Exercise
Nothing but the lines below from the one with "yellow pear [682,203,721,257]" through the one with "none -> pink cutting board [515,222,618,263]" should be output, each exactly as given, and no pictures.

Source material
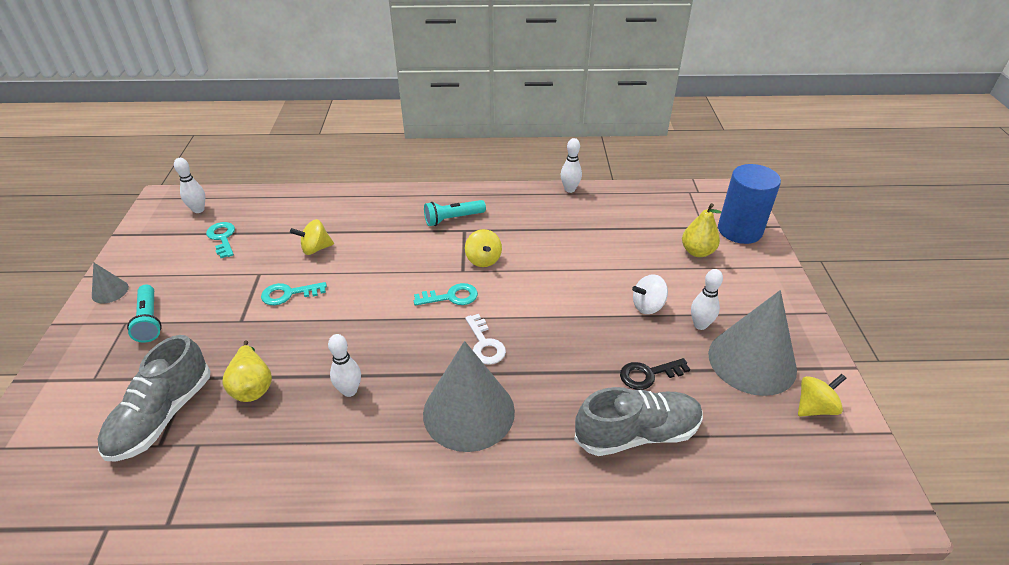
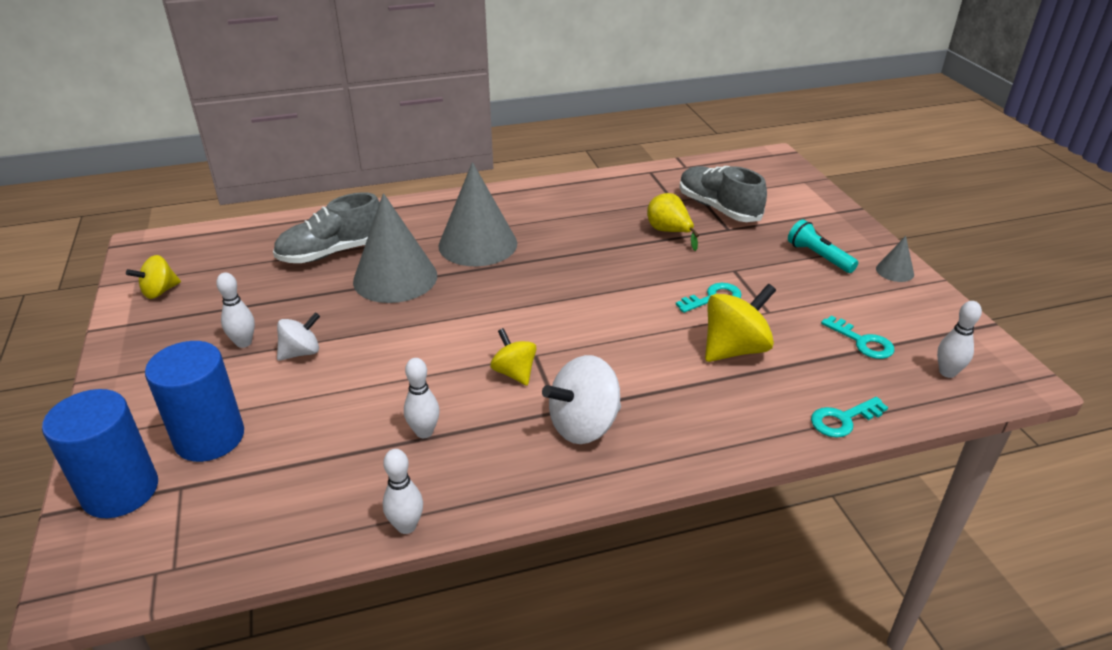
camera: 165 degrees right, 5 degrees down
grey shoe [98,335,211,462] -> grey shoe turned 45 degrees counterclockwise [679,166,767,222]
yellow spinning top [290,219,334,255] -> yellow spinning top [705,284,776,362], size x1.63
white bowling pin [328,334,361,397] -> white bowling pin moved to [404,358,440,438]
turquoise key [414,283,478,306] -> turquoise key moved to [811,397,888,438]
turquoise flashlight [424,200,486,226] -> white spinning top [542,355,621,444]
white key [465,314,506,365] -> none
black key [620,358,690,390] -> none
yellow pear [682,203,721,257] -> blue cylinder [145,341,244,462]
grey cone [708,290,797,396] -> grey cone moved to [353,193,437,303]

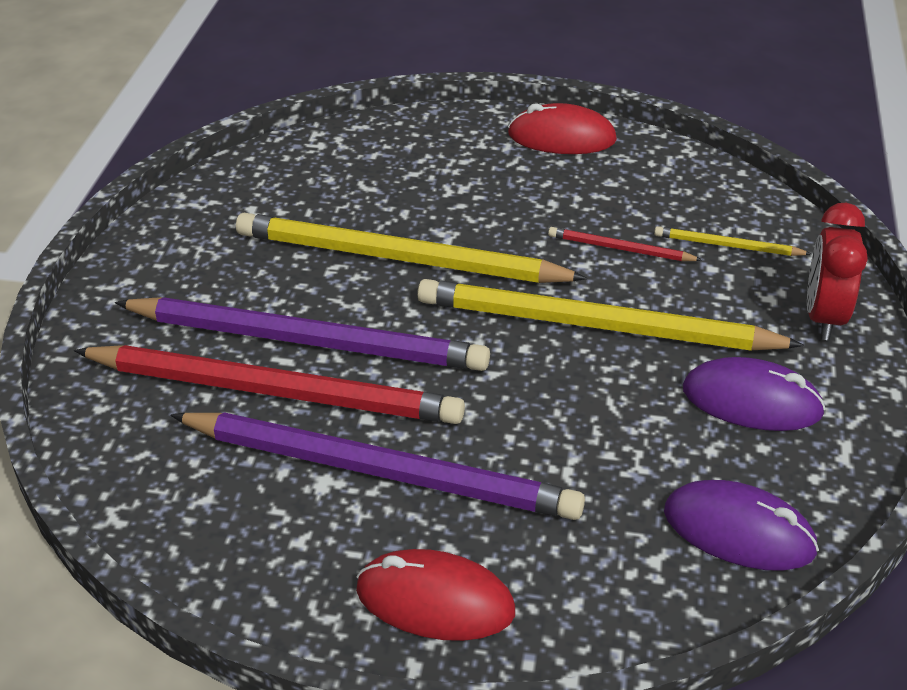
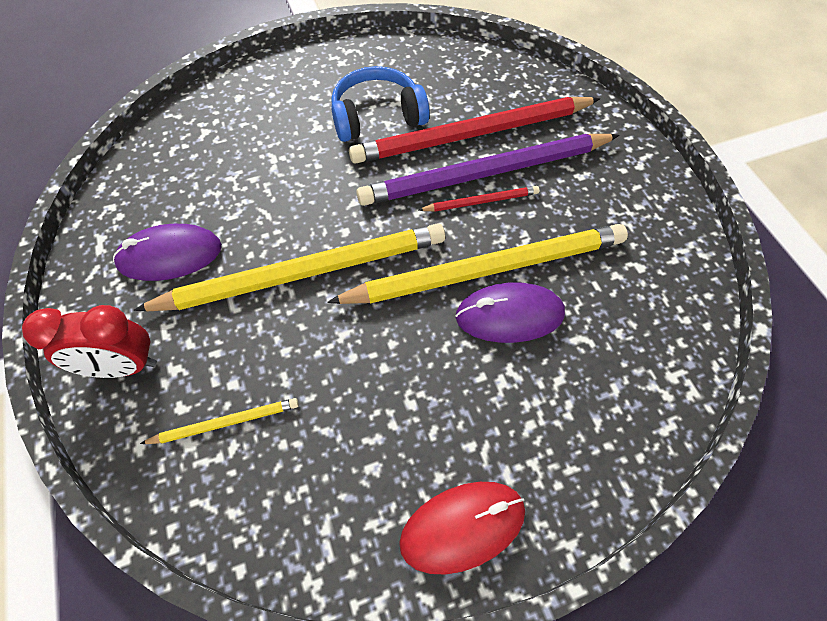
camera: 150 degrees right, 20 degrees up
purple pencil [170,412,585,520] -> blue headphones [331,66,430,142]
red mouse [356,549,515,641] -> none
red pencil [548,227,702,261] -> red pencil moved to [419,186,539,212]
purple mouse [664,480,819,571] -> purple mouse moved to [455,282,565,343]
red clock [807,203,867,340] -> red clock turned 105 degrees clockwise [22,305,157,378]

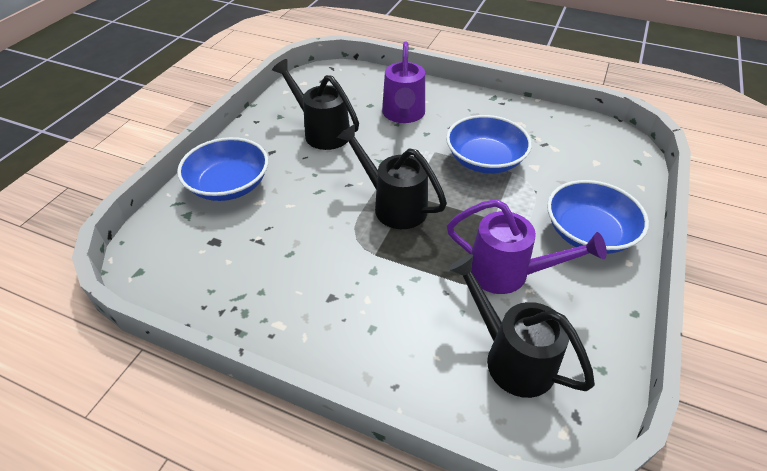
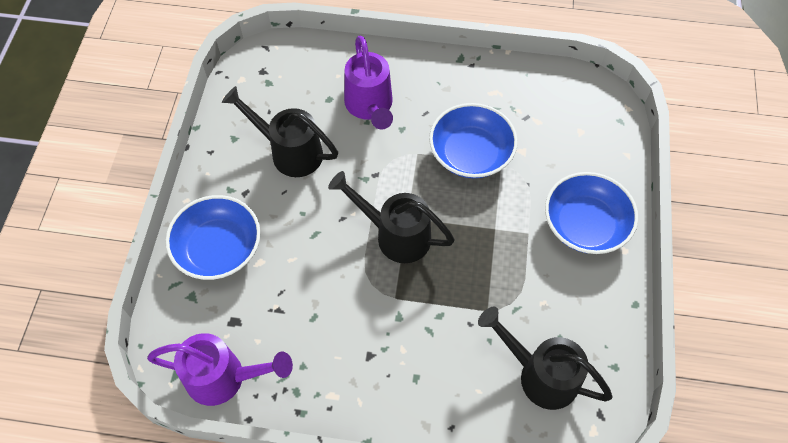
camera: 15 degrees left, 15 degrees up
purple watering can [447,199,607,294] -> purple watering can moved to [147,333,293,406]

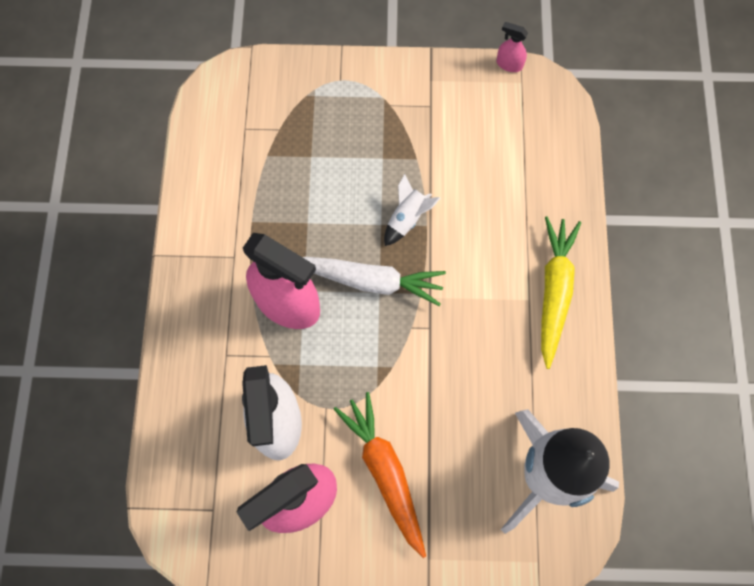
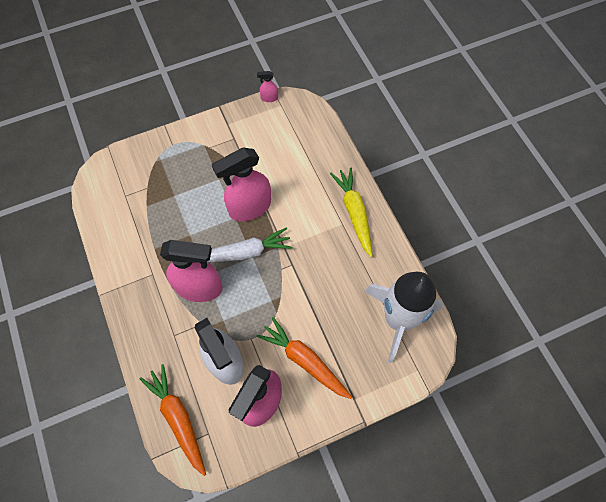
camera: 25 degrees left, 5 degrees down
white rocket [384,173,440,246] -> pink spray bottle [212,147,271,221]
none -> orange carrot [140,364,206,476]

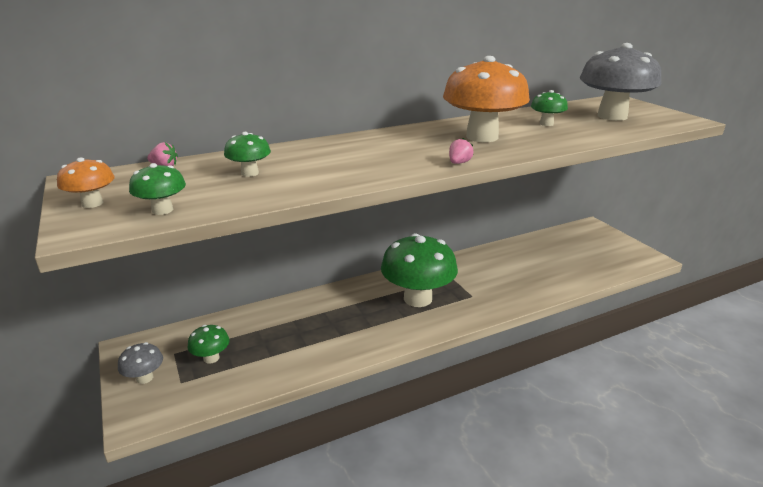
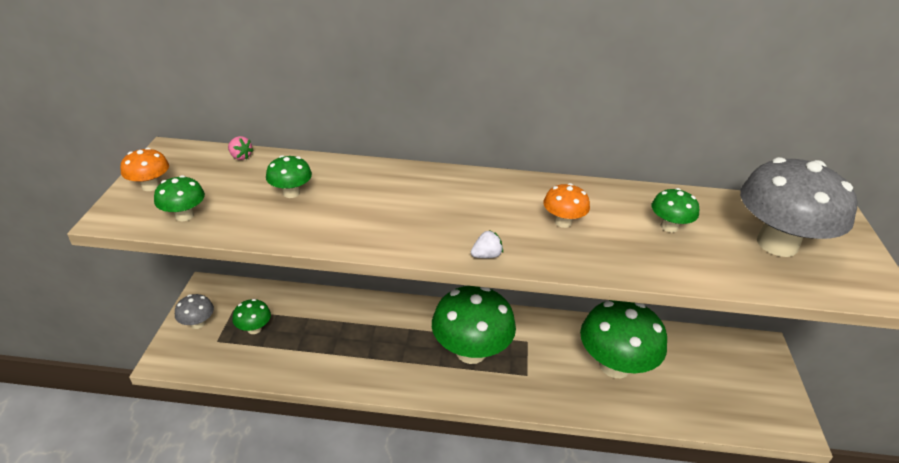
camera: 30 degrees right, 10 degrees up
orange mushroom [443,56,530,142] -> orange mushroom [543,183,590,228], size x0.46
pink strawberry [449,138,474,164] -> white strawberry [471,230,503,258]
none -> green mushroom [580,300,667,378]

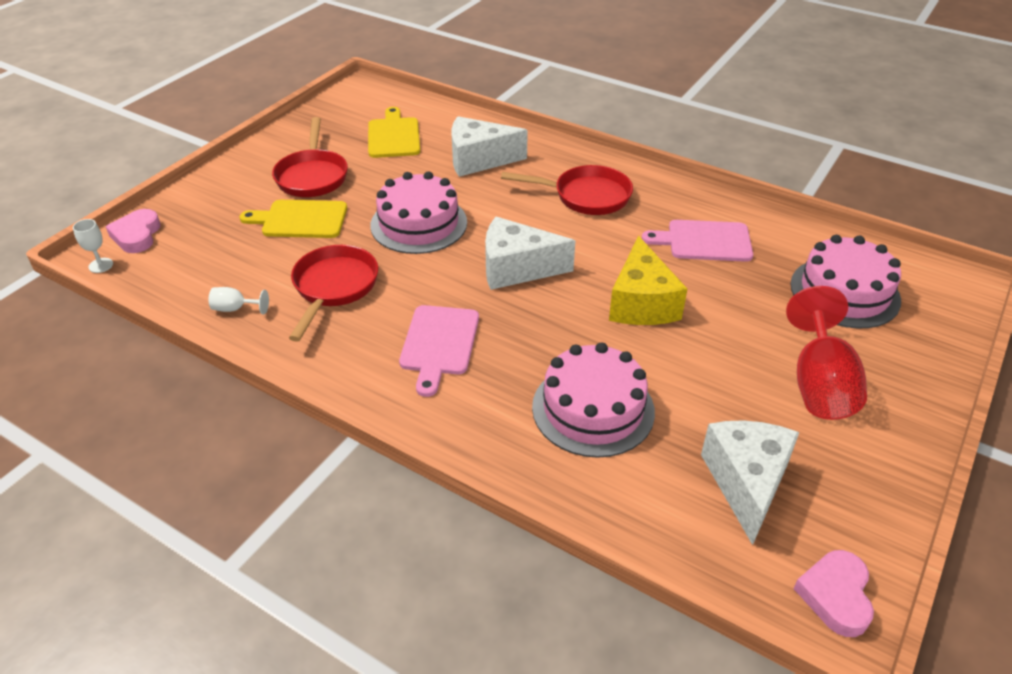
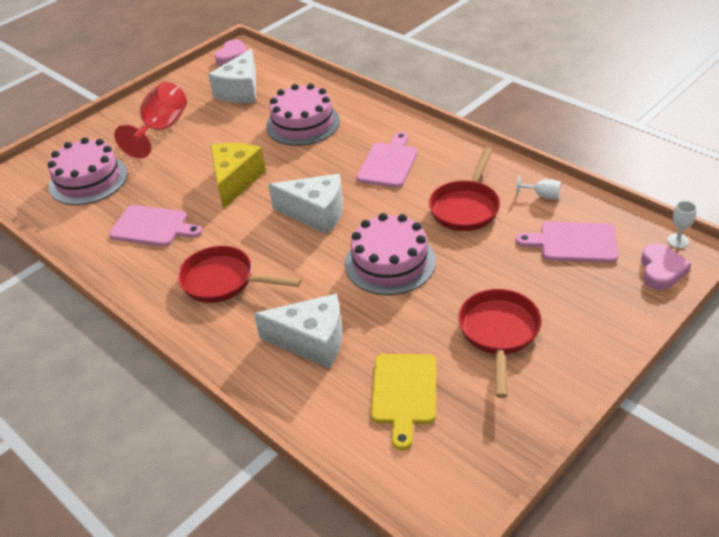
camera: 165 degrees left, 0 degrees up
yellow cutting board [239,200,347,238] -> none
none -> pink cutting board [515,222,618,263]

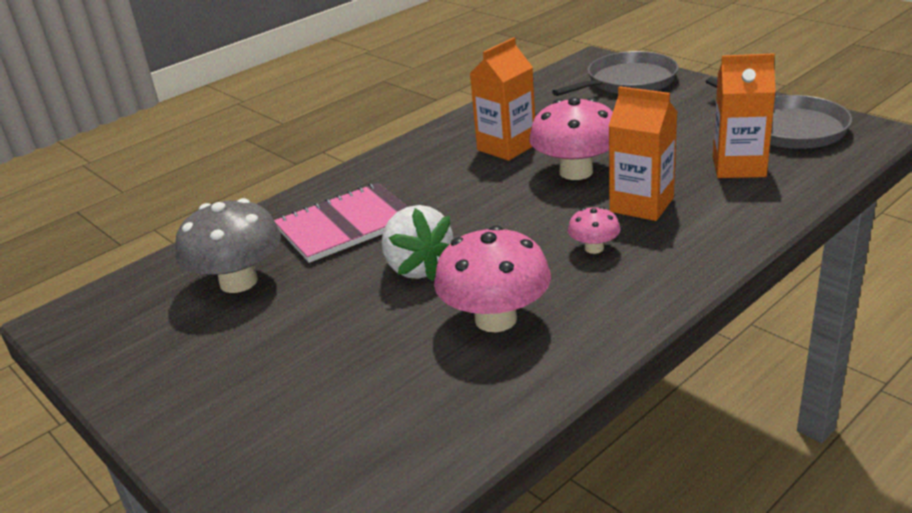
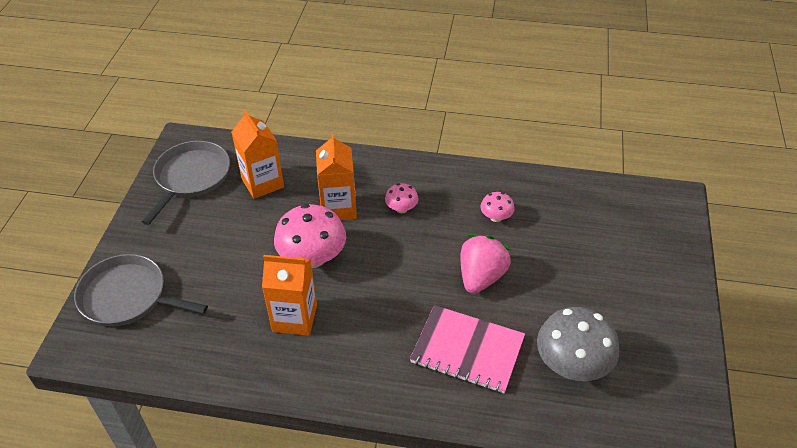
camera: 130 degrees left, 15 degrees up
white strawberry [382,205,453,281] -> pink strawberry [460,234,511,294]
pink mushroom [434,225,551,332] -> pink mushroom [480,192,515,222], size x0.50

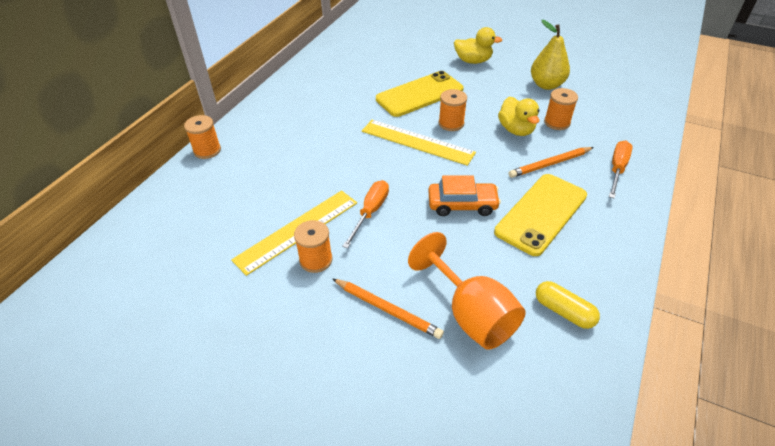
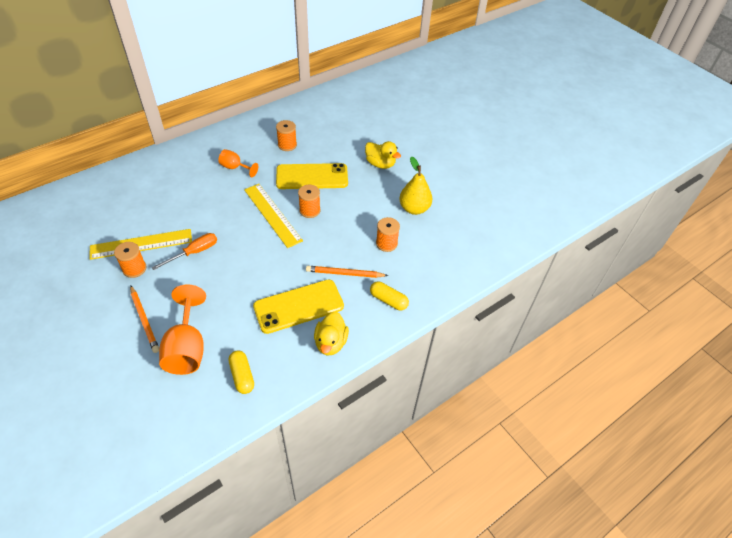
camera: 25 degrees right, 5 degrees up
orange spool [184,115,221,159] -> orange spool moved to [276,120,297,151]
orange car [428,175,501,216] -> none
yellow duck [498,97,540,136] -> yellow duck moved to [314,311,349,355]
orange screwdriver [609,141,633,198] -> yellow capsule [370,281,409,310]
none -> orange goblet [218,149,258,177]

Solution to this problem
yellow pear [682,203,721,257] -> blue cylinder [145,341,244,462]
grey cone [708,290,797,396] -> grey cone moved to [353,193,437,303]

camera: 150 degrees right, 20 degrees up
purple pencil [170,412,585,520] -> blue headphones [331,66,430,142]
red mouse [356,549,515,641] -> none
red pencil [548,227,702,261] -> red pencil moved to [419,186,539,212]
purple mouse [664,480,819,571] -> purple mouse moved to [455,282,565,343]
red clock [807,203,867,340] -> red clock turned 105 degrees clockwise [22,305,157,378]

camera: 15 degrees left, 15 degrees up
purple watering can [447,199,607,294] -> purple watering can moved to [147,333,293,406]

camera: 25 degrees left, 5 degrees down
white rocket [384,173,440,246] -> pink spray bottle [212,147,271,221]
none -> orange carrot [140,364,206,476]

camera: 30 degrees right, 10 degrees up
orange mushroom [443,56,530,142] -> orange mushroom [543,183,590,228], size x0.46
pink strawberry [449,138,474,164] -> white strawberry [471,230,503,258]
none -> green mushroom [580,300,667,378]

camera: 165 degrees left, 0 degrees up
yellow cutting board [239,200,347,238] -> none
none -> pink cutting board [515,222,618,263]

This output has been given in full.